(Before-and-after object listings)
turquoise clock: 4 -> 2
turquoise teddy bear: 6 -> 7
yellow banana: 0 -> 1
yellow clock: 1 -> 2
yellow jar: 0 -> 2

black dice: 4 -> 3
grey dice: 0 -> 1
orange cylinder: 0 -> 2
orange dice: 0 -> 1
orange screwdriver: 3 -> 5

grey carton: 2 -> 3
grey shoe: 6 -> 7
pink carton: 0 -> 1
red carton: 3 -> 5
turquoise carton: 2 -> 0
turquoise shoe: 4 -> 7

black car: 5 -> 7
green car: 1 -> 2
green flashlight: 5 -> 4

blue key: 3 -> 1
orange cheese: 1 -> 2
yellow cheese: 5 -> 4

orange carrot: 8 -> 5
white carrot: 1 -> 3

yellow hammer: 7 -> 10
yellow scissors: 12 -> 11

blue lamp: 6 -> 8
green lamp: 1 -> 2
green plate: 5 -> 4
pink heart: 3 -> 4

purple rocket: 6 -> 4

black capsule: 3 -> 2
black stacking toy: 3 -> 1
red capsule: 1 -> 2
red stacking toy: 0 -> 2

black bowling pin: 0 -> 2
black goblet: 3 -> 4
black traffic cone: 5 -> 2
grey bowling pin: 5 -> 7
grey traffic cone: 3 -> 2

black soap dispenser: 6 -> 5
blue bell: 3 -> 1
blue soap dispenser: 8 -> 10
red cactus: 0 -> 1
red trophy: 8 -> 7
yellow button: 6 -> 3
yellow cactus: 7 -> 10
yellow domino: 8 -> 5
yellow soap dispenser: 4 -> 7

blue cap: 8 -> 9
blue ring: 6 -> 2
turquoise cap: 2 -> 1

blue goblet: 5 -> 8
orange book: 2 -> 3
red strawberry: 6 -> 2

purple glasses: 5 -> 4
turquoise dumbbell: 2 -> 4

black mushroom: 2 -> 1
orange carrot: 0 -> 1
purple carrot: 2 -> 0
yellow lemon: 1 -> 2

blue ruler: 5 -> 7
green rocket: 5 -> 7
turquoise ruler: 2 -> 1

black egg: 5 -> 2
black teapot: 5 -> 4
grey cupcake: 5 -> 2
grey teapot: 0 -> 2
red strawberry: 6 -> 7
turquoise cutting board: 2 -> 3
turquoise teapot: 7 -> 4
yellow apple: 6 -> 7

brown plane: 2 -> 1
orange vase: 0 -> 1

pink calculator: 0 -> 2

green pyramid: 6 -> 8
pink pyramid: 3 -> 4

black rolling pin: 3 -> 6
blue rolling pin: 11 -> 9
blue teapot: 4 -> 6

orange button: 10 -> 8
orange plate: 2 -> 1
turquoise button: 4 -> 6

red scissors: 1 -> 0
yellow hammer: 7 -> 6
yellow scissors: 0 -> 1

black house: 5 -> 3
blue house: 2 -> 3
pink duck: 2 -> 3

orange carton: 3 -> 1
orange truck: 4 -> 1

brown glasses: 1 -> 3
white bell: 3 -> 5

▸ **YOUR INSTRUCTIONS**
Among the lines of the data, some may contain the string "blue"; report how many, and nothing more.

▸ **THE COMPLETED TASK**
11